__Requirement__: Output all of the material once more, so that every line matches the original exactly.

__Dataset excerpts__:
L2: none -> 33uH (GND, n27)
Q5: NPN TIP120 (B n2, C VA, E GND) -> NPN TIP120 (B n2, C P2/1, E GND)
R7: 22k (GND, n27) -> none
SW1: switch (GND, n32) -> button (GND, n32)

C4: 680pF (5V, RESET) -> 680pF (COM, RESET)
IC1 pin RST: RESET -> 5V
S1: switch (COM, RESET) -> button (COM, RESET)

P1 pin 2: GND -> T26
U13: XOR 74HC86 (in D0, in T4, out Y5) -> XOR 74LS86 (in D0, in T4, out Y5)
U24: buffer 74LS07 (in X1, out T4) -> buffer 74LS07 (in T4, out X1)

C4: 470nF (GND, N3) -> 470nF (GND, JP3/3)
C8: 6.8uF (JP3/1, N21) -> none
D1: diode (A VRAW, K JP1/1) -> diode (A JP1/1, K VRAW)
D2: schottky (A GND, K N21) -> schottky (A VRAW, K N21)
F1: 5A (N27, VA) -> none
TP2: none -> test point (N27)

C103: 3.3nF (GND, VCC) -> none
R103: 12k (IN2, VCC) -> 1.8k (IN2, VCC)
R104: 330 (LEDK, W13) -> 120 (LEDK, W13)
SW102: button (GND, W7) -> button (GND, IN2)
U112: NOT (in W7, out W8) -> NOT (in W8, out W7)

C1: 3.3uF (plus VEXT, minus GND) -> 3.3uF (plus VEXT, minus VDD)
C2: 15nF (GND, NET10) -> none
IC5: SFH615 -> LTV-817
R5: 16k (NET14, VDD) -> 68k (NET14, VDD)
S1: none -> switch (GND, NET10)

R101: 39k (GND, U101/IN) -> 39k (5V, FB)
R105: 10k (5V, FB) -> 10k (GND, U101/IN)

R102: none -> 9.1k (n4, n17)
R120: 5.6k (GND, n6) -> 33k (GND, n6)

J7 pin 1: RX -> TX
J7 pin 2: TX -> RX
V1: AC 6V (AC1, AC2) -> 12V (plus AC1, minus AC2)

__Reply to the exercise__:
L2: none -> 33uH (GND, n27)
Q5: NPN TIP120 (B n2, C VA, E GND) -> NPN TIP120 (B n2, C P2/1, E GND)
R7: 22k (GND, n27) -> none
SW1: switch (GND, n32) -> button (GND, n32)

C4: 680pF (5V, RESET) -> 680pF (COM, RESET)
IC1 pin RST: RESET -> 5V
S1: switch (COM, RESET) -> button (COM, RESET)

P1 pin 2: GND -> T26
U13: XOR 74HC86 (in D0, in T4, out Y5) -> XOR 74LS86 (in D0, in T4, out Y5)
U24: buffer 74LS07 (in X1, out T4) -> buffer 74LS07 (in T4, out X1)

C4: 470nF (GND, N3) -> 470nF (GND, JP3/3)
C8: 6.8uF (JP3/1, N21) -> none
D1: diode (A VRAW, K JP1/1) -> diode (A JP1/1, K VRAW)
D2: schottky (A GND, K N21) -> schottky (A VRAW, K N21)
F1: 5A (N27, VA) -> none
TP2: none -> test point (N27)

C103: 3.3nF (GND, VCC) -> none
R103: 12k (IN2, VCC) -> 1.8k (IN2, VCC)
R104: 330 (LEDK, W13) -> 120 (LEDK, W13)
SW102: button (GND, W7) -> button (GND, IN2)
U112: NOT (in W7, out W8) -> NOT (in W8, out W7)

C1: 3.3uF (plus VEXT, minus GND) -> 3.3uF (plus VEXT, minus VDD)
C2: 15nF (GND, NET10) -> none
IC5: SFH615 -> LTV-817
R5: 16k (NET14, VDD) -> 68k (NET14, VDD)
S1: none -> switch (GND, NET10)

R101: 39k (GND, U101/IN) -> 39k (5V, FB)
R105: 10k (5V, FB) -> 10k (GND, U101/IN)

R102: none -> 9.1k (n4, n17)
R120: 5.6k (GND, n6) -> 33k (GND, n6)

J7 pin 1: RX -> TX
J7 pin 2: TX -> RX
V1: AC 6V (AC1, AC2) -> 12V (plus AC1, minus AC2)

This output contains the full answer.